**RECORDS SUPPLIED:**
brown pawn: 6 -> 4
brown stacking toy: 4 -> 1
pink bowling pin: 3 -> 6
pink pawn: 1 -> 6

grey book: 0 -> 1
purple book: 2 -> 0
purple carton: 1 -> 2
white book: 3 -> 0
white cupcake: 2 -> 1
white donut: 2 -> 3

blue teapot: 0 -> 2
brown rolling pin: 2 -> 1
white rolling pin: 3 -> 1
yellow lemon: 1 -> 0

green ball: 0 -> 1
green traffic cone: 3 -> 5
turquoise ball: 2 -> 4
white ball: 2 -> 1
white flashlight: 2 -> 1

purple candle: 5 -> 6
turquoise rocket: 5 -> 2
==
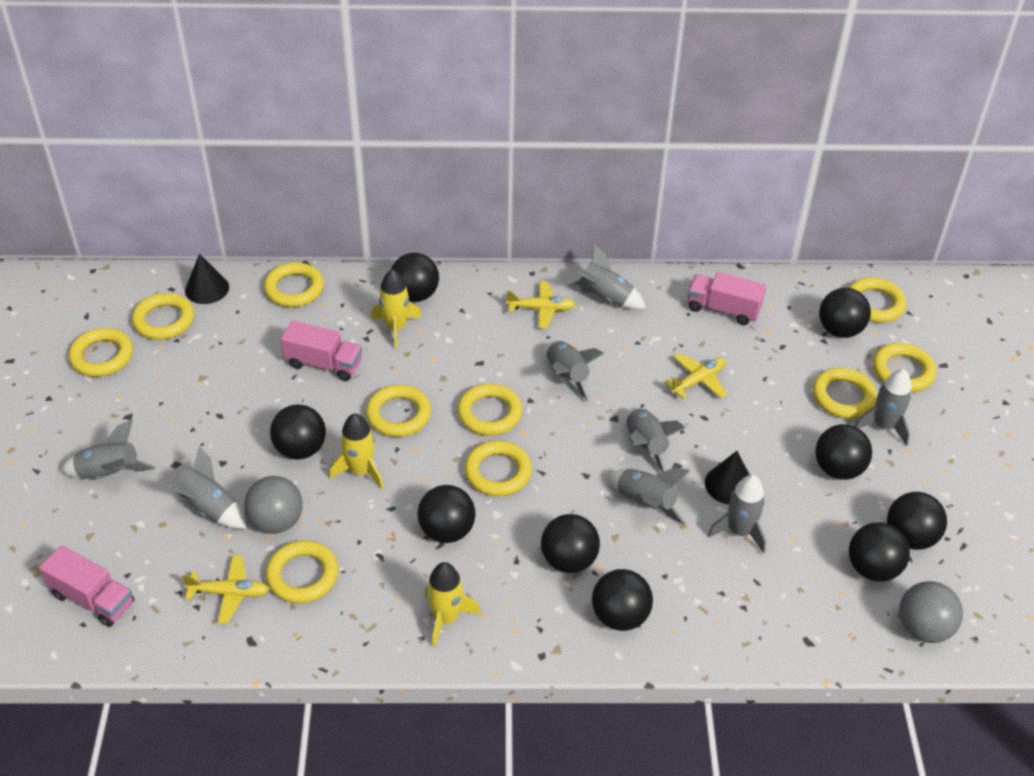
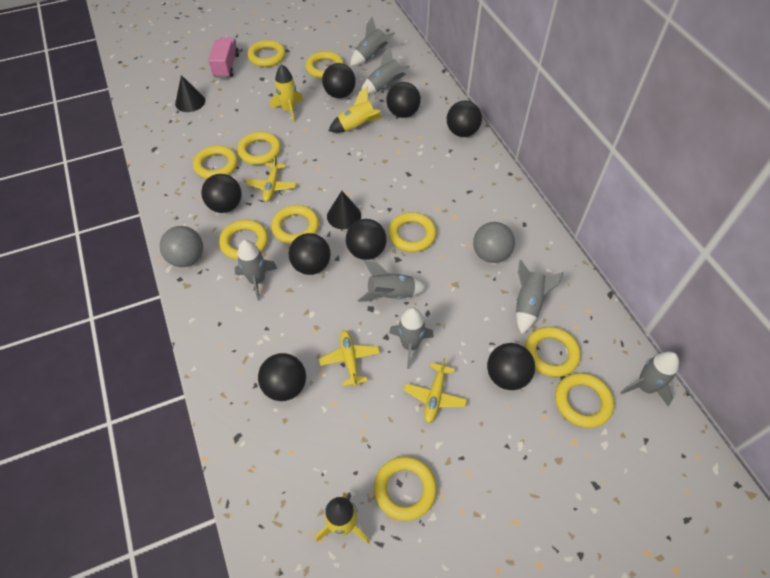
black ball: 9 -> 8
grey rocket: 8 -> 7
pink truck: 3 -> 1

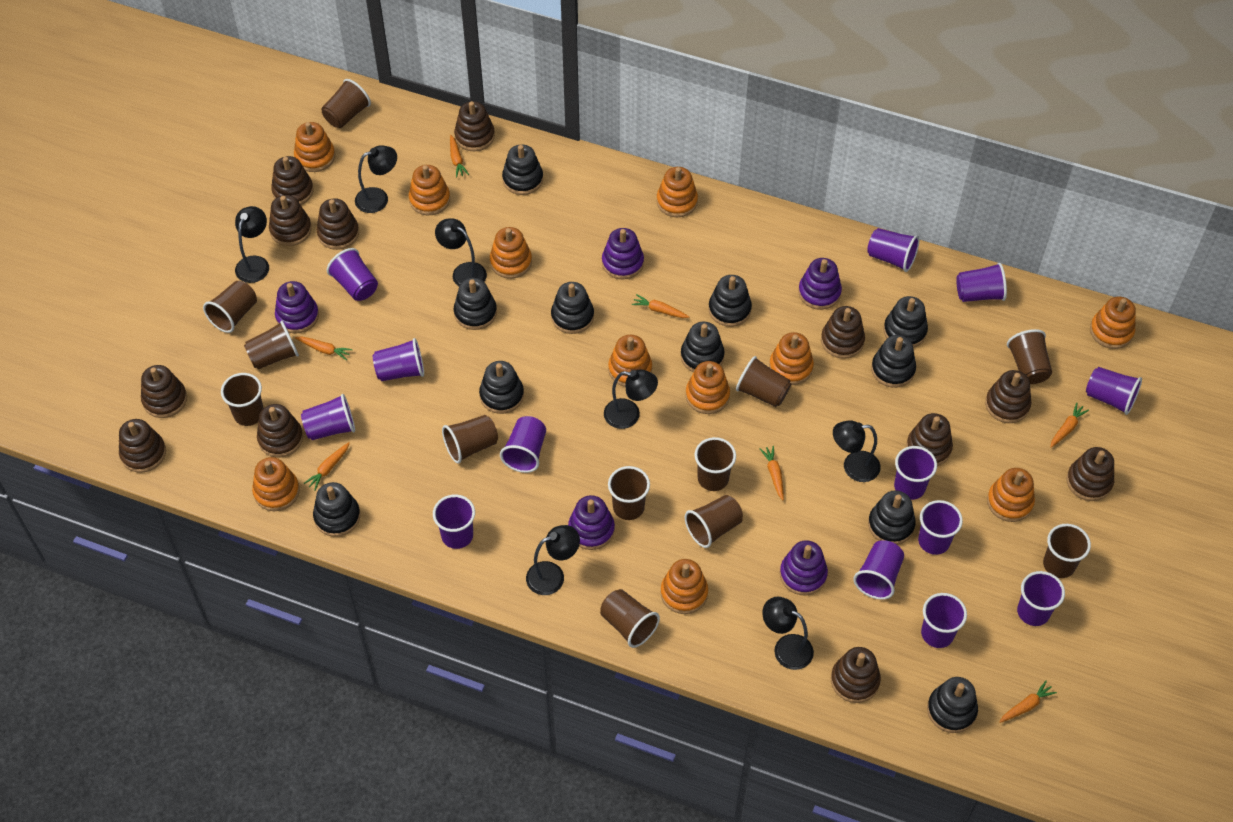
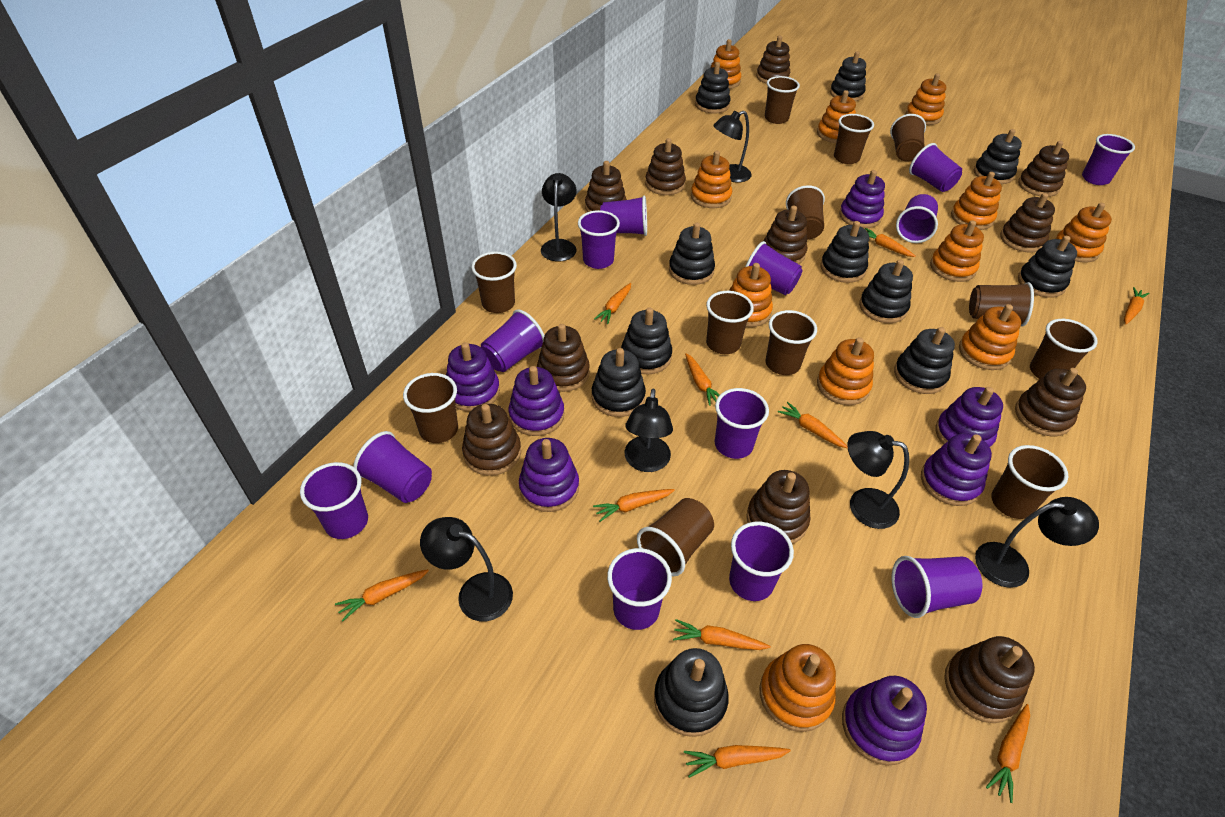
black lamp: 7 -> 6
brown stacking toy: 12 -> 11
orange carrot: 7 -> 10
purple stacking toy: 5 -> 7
==
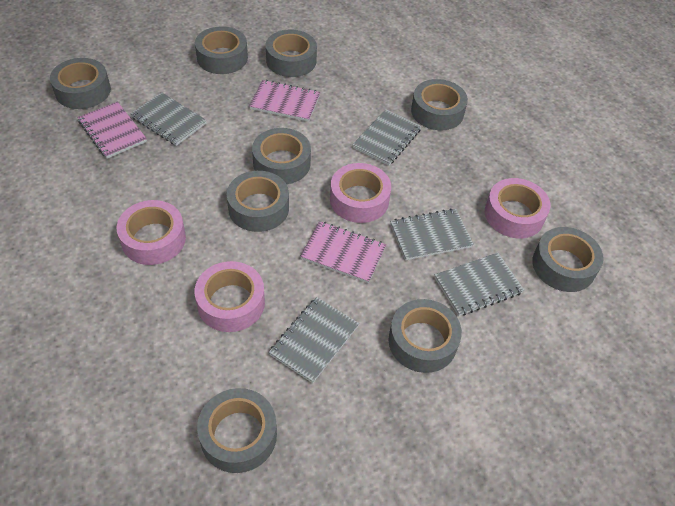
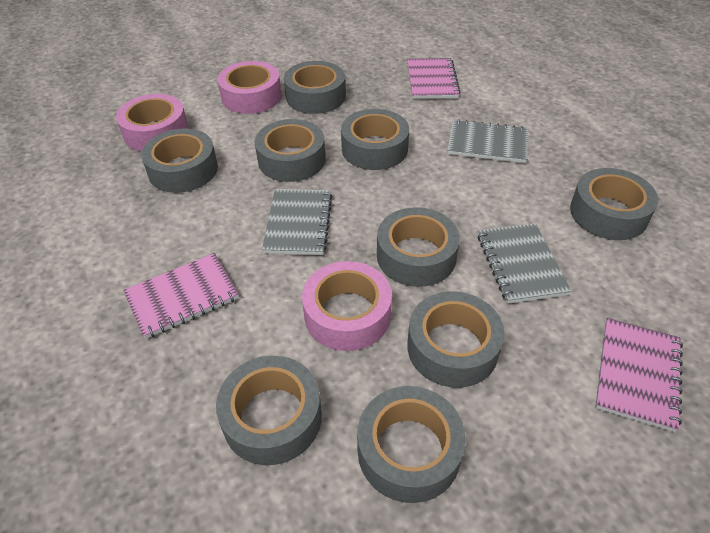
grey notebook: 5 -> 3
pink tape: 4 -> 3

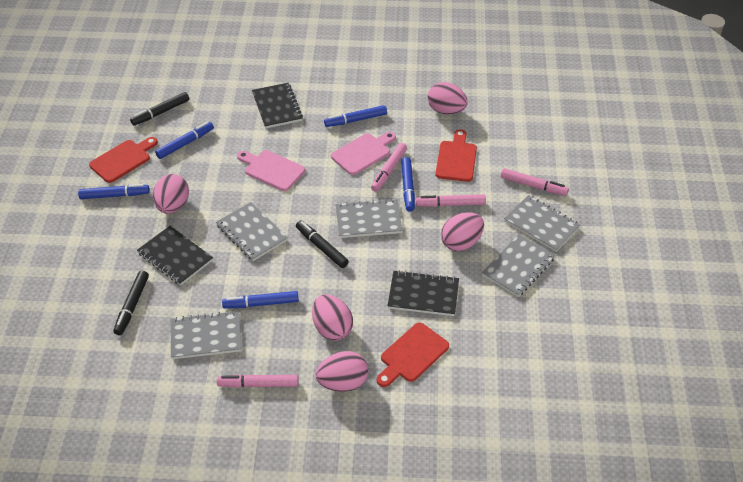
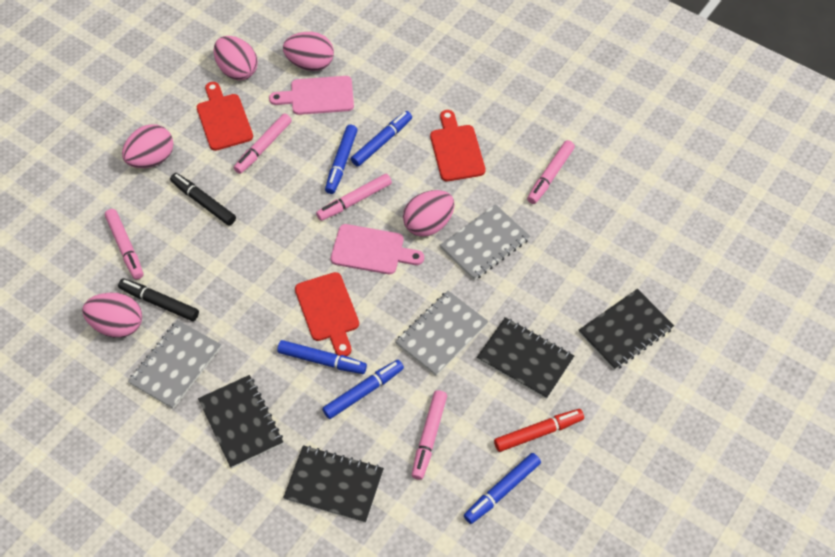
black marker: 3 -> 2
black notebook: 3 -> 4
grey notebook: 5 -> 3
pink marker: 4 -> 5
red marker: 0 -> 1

**YOUR INSTRUCTIONS:** Both end lines included, restate word for word the lines above from the line with "brown pawn: 6 -> 4" to the line with "turquoise rocket: 5 -> 2", and nothing else.

**SOLUTION:**
brown pawn: 6 -> 4
brown stacking toy: 4 -> 1
pink bowling pin: 3 -> 6
pink pawn: 1 -> 6

grey book: 0 -> 1
purple book: 2 -> 0
purple carton: 1 -> 2
white book: 3 -> 0
white cupcake: 2 -> 1
white donut: 2 -> 3

blue teapot: 0 -> 2
brown rolling pin: 2 -> 1
white rolling pin: 3 -> 1
yellow lemon: 1 -> 0

green ball: 0 -> 1
green traffic cone: 3 -> 5
turquoise ball: 2 -> 4
white ball: 2 -> 1
white flashlight: 2 -> 1

purple candle: 5 -> 6
turquoise rocket: 5 -> 2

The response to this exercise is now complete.